» **WHAT THIS TASK INVOLVES**
Where does the word "pawn" show up in the records? Copy every line that has it.
● ● ● ● ●
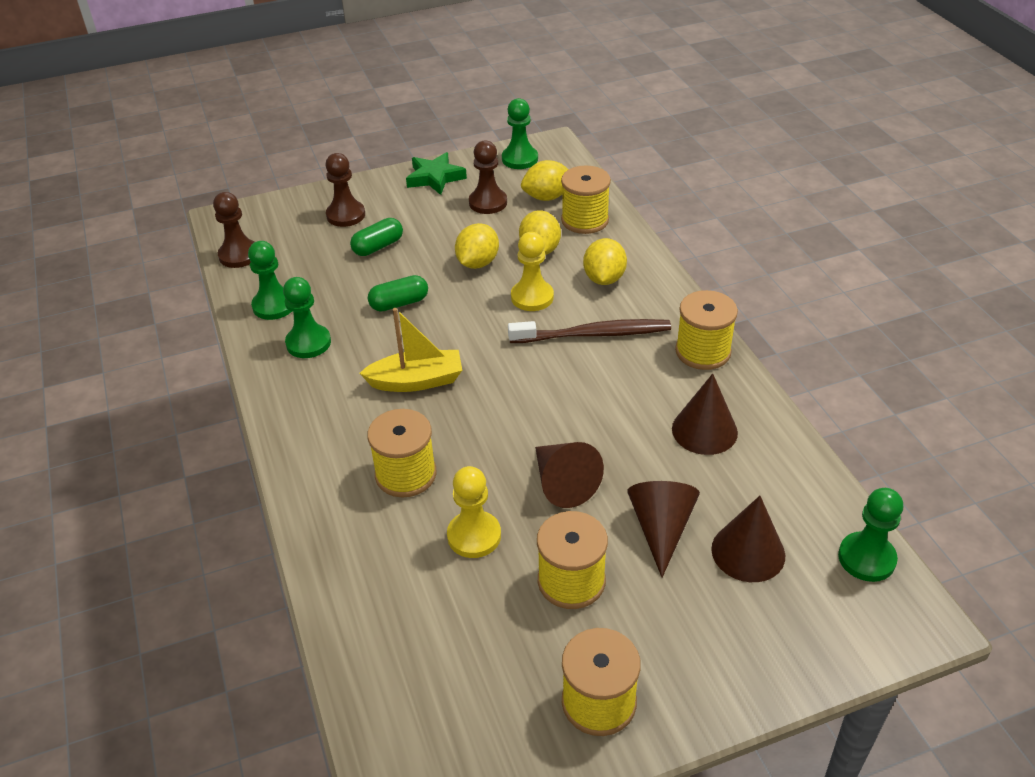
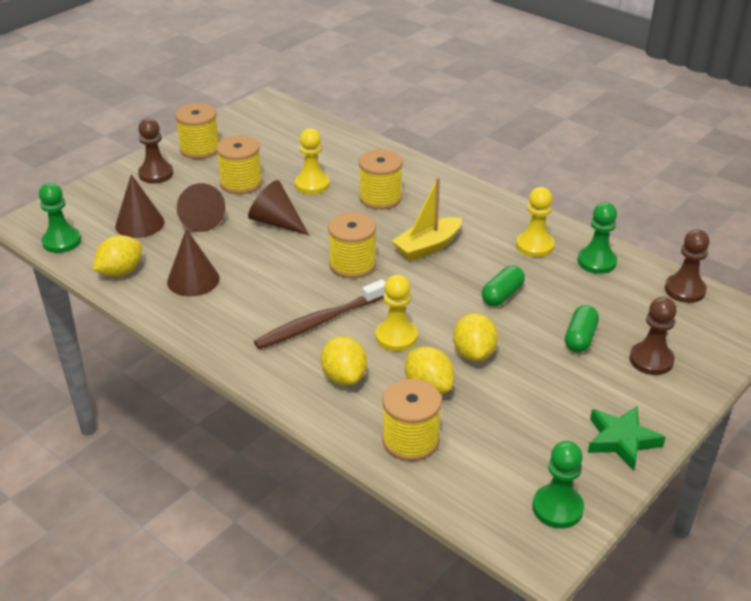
camera: 150 degrees right, 5 degrees down
green pawn [283,277,331,358] -> yellow pawn [516,187,555,257]
brown pawn [469,140,507,214] -> brown pawn moved to [138,118,173,184]
yellow lemon [521,160,569,201] -> yellow lemon moved to [93,235,142,277]
yellow spool [675,290,738,370] -> yellow spool moved to [328,212,376,279]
● ● ● ● ●
» **EXERCISE OUTPUT**
green pawn [283,277,331,358] -> yellow pawn [516,187,555,257]
brown pawn [469,140,507,214] -> brown pawn moved to [138,118,173,184]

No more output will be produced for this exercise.